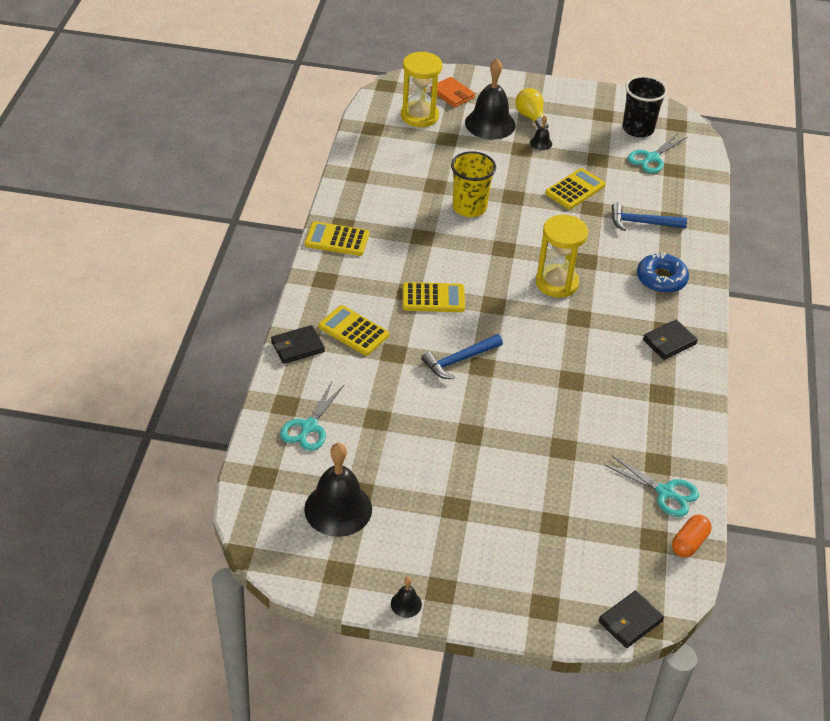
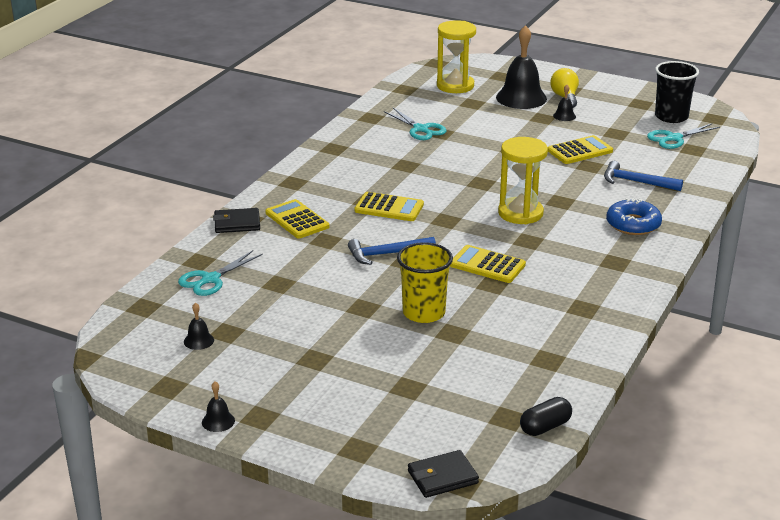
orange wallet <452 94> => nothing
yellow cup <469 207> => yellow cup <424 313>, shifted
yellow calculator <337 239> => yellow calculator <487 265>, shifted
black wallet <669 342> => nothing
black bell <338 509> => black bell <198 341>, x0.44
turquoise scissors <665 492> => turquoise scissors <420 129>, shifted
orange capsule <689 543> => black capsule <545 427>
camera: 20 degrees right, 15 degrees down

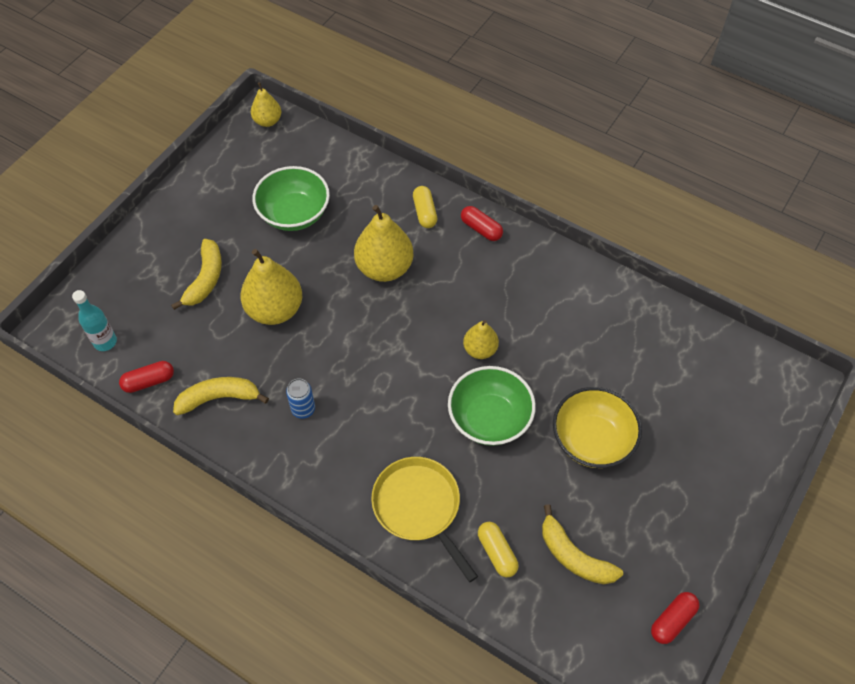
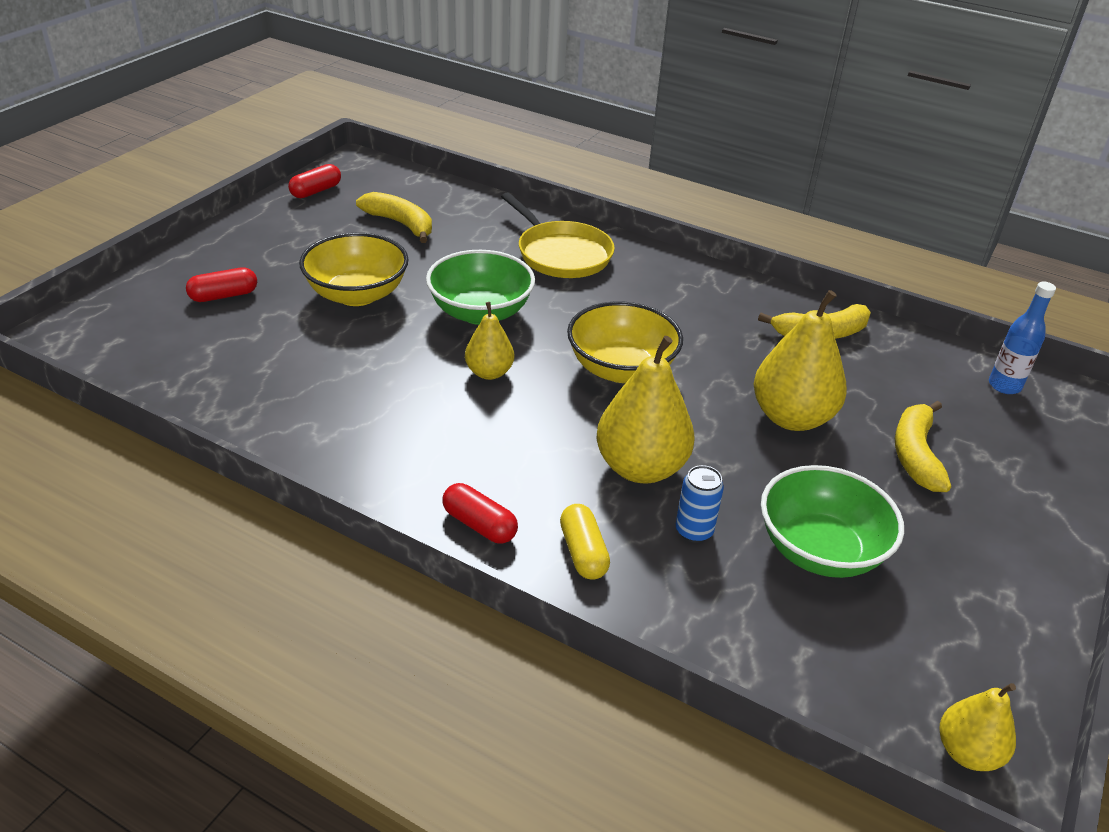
turquoise bottle <105 342> => blue bottle <1004 386>
red capsule <149 381> => red capsule <224 296>, shifted
blue can <303 409> => blue can <694 531>, shifted
yellow capsule <497 552> => nothing
nothing => yellow bowl <621 369>
camera: 175 degrees right, 20 degrees down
--
Task goal => Your task is to copy the entries in full and exactly, without any images.

Response to the task =>
orange wallet <452 94> => nothing
yellow cup <469 207> => yellow cup <424 313>, shifted
yellow calculator <337 239> => yellow calculator <487 265>, shifted
black wallet <669 342> => nothing
black bell <338 509> => black bell <198 341>, x0.44
turquoise scissors <665 492> => turquoise scissors <420 129>, shifted
orange capsule <689 543> => black capsule <545 427>
camera: 20 degrees right, 15 degrees down

turquoise bottle <105 342> => blue bottle <1004 386>
red capsule <149 381> => red capsule <224 296>, shifted
blue can <303 409> => blue can <694 531>, shifted
yellow capsule <497 552> => nothing
nothing => yellow bowl <621 369>
camera: 175 degrees right, 20 degrees down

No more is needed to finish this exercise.